• **THE TASK**: If a line below includes the string "pink", copy it.

[Collection entries]
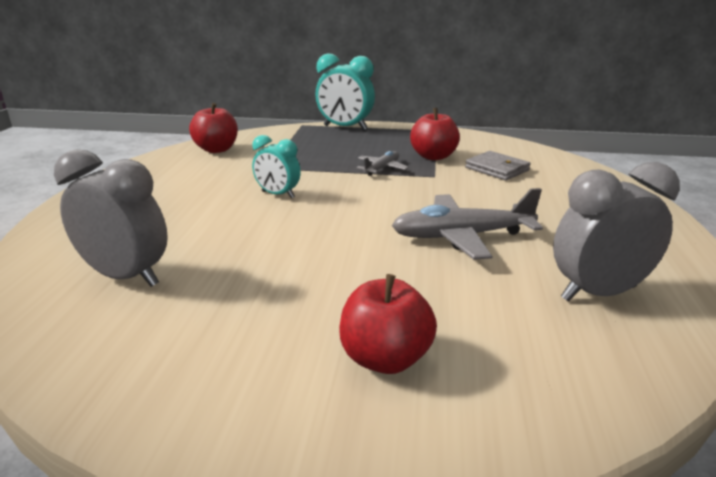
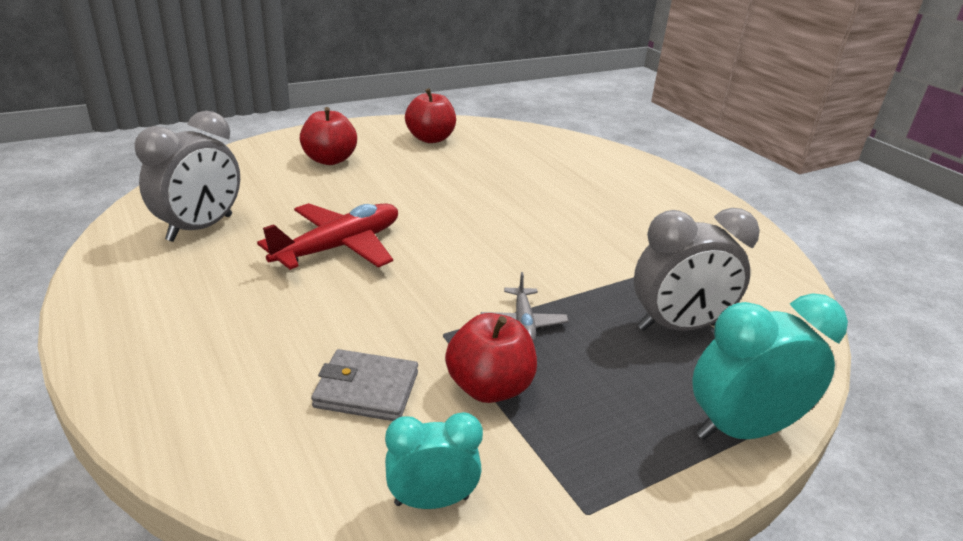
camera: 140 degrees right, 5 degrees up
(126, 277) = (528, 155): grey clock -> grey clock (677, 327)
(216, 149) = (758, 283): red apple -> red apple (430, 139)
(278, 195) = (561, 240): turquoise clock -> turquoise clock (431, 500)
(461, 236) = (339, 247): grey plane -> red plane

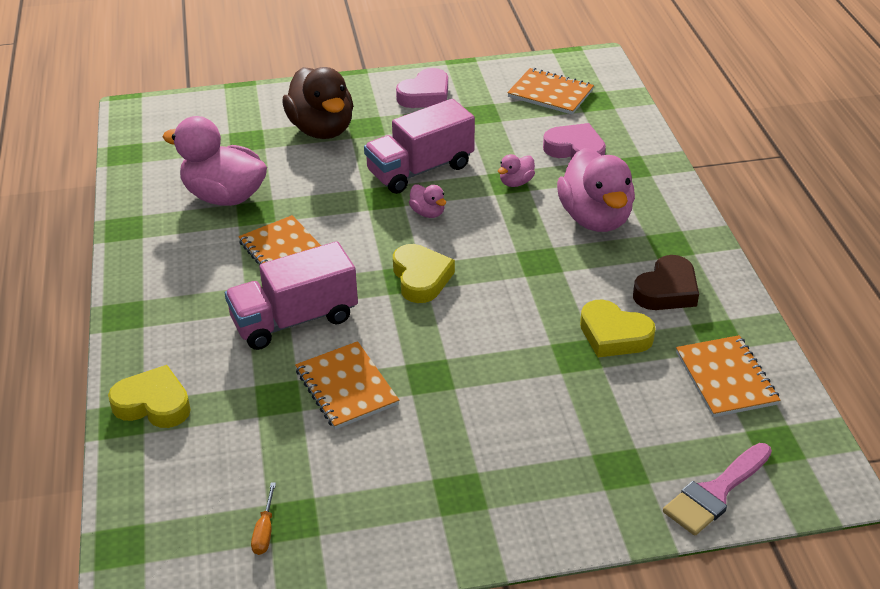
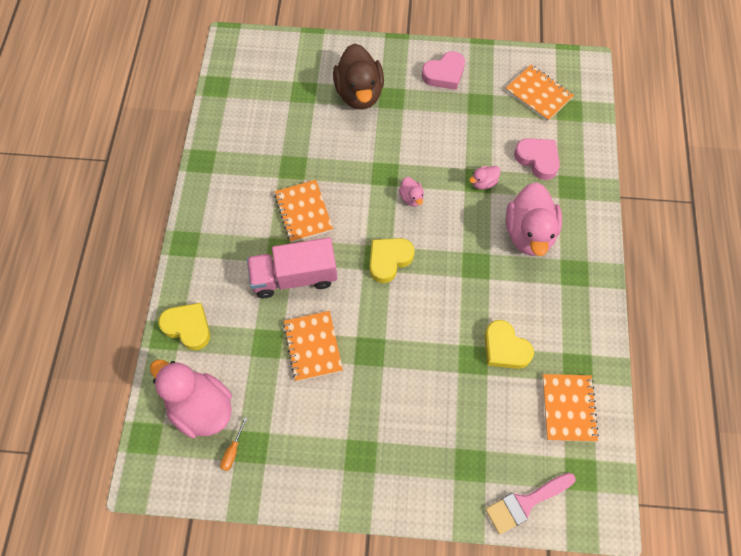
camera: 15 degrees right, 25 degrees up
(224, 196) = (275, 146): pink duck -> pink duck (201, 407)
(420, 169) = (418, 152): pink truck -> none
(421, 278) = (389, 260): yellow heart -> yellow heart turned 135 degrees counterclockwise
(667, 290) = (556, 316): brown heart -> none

• **EXERCISE RESULT**:
(224, 196) = (275, 146): pink duck -> pink duck (201, 407)
(420, 169) = (418, 152): pink truck -> none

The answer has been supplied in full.